- Required work
Beneath this instruction is a listing. Transcribe from it only the stretch from the line with "orange plate A4" through the line with "tan plate G8 level 1 -> tan plate I9 level 1", both end lines included, exactly as written.

- Record extracts

►

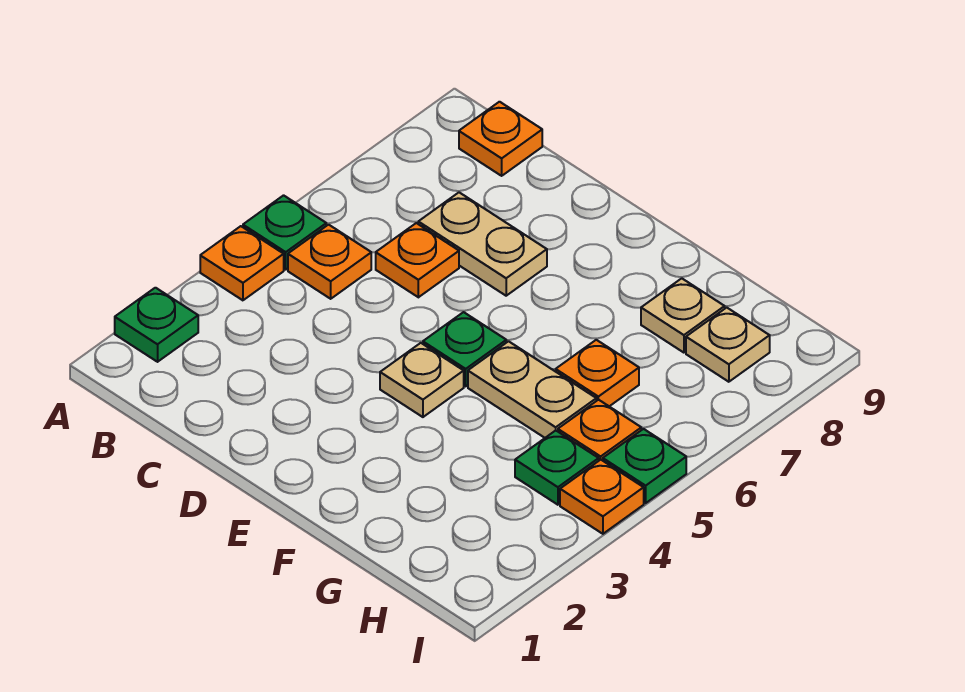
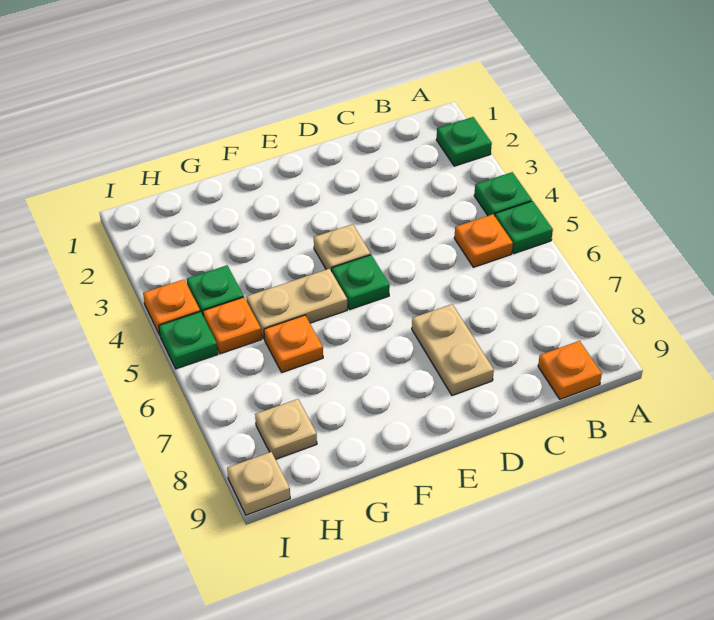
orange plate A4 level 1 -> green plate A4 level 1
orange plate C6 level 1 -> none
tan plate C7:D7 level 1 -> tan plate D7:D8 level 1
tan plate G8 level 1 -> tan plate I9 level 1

◄
►

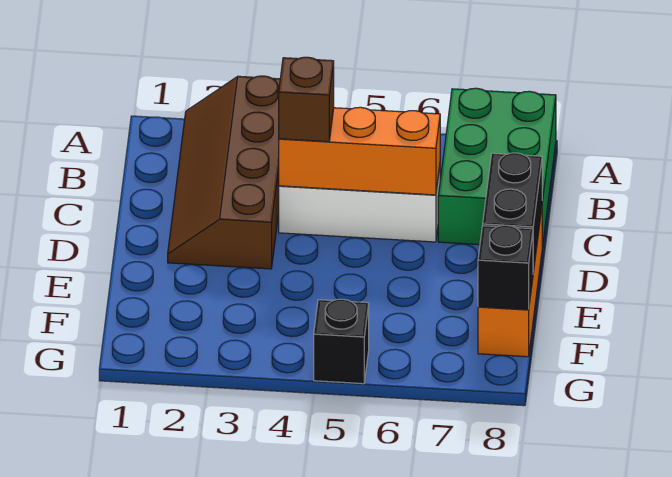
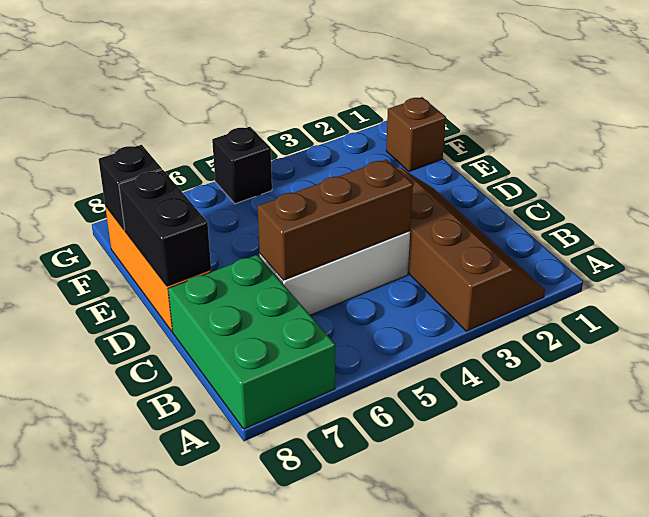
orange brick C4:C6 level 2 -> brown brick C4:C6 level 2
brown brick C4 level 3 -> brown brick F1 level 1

◄

- Exercise output
orange plate A4 level 1 -> green plate A4 level 1
orange plate C6 level 1 -> none
tan plate C7:D7 level 1 -> tan plate D7:D8 level 1
tan plate G8 level 1 -> tan plate I9 level 1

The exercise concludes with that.